----- INFORMATION GIVEN

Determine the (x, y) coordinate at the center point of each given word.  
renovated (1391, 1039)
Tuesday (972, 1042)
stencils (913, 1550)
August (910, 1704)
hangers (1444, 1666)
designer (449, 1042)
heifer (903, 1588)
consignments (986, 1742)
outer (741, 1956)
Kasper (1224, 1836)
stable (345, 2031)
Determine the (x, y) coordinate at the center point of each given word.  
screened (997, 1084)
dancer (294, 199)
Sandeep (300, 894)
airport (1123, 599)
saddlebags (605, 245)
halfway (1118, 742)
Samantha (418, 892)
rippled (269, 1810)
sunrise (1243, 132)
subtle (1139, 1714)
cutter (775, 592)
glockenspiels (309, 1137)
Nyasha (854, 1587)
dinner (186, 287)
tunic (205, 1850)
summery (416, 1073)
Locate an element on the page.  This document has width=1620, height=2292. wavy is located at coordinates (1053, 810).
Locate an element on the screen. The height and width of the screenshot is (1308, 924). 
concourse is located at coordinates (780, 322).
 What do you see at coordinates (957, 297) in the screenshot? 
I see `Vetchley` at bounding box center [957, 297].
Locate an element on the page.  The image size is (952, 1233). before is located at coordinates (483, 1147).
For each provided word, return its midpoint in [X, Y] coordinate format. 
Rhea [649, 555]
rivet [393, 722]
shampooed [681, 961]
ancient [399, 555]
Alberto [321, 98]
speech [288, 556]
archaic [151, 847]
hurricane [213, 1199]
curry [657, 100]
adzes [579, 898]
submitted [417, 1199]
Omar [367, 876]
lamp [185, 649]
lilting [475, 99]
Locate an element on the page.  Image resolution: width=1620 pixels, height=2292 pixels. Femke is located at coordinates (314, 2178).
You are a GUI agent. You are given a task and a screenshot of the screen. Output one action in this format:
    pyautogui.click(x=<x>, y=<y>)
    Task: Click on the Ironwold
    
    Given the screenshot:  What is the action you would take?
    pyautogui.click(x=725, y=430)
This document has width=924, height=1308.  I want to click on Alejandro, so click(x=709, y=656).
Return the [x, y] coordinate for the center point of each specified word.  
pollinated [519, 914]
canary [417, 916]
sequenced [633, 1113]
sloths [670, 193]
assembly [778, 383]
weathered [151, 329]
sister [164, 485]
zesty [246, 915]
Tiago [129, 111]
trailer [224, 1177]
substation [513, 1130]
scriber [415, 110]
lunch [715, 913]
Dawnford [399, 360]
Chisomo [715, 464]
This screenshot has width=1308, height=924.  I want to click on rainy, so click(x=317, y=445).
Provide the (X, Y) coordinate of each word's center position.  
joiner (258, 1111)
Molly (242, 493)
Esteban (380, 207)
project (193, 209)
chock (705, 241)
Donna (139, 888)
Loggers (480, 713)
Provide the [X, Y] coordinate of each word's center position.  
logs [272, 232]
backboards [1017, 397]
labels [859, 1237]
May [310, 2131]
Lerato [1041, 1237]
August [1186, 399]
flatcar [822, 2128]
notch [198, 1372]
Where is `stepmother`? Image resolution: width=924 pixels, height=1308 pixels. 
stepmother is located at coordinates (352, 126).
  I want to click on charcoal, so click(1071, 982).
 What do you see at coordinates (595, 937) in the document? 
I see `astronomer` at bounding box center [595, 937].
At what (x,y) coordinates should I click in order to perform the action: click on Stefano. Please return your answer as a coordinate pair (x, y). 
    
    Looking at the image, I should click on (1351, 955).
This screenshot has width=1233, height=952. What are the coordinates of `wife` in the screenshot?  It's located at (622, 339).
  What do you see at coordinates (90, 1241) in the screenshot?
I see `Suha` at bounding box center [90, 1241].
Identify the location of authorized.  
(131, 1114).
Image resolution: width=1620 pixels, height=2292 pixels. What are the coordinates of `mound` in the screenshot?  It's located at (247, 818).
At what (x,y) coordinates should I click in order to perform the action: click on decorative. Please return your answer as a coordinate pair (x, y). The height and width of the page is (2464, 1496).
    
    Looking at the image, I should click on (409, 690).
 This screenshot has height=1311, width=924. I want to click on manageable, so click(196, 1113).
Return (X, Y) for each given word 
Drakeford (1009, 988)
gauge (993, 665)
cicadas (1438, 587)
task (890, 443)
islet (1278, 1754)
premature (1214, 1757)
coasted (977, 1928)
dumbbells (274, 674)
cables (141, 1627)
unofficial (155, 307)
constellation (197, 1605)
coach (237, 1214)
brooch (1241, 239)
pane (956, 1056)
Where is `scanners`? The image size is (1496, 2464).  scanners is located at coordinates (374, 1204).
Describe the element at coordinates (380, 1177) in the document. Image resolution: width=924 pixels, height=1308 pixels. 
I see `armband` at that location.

----------

SET PROBLEM: Find every line in the records above that contains the string "stepmother", and copy each of those lines in full. Case counts, so only lines where the string matches letter for letter in the same case qualify.

TASK RESPONSE:
Where is `stepmother`? Image resolution: width=924 pixels, height=1308 pixels. 
stepmother is located at coordinates (352, 126).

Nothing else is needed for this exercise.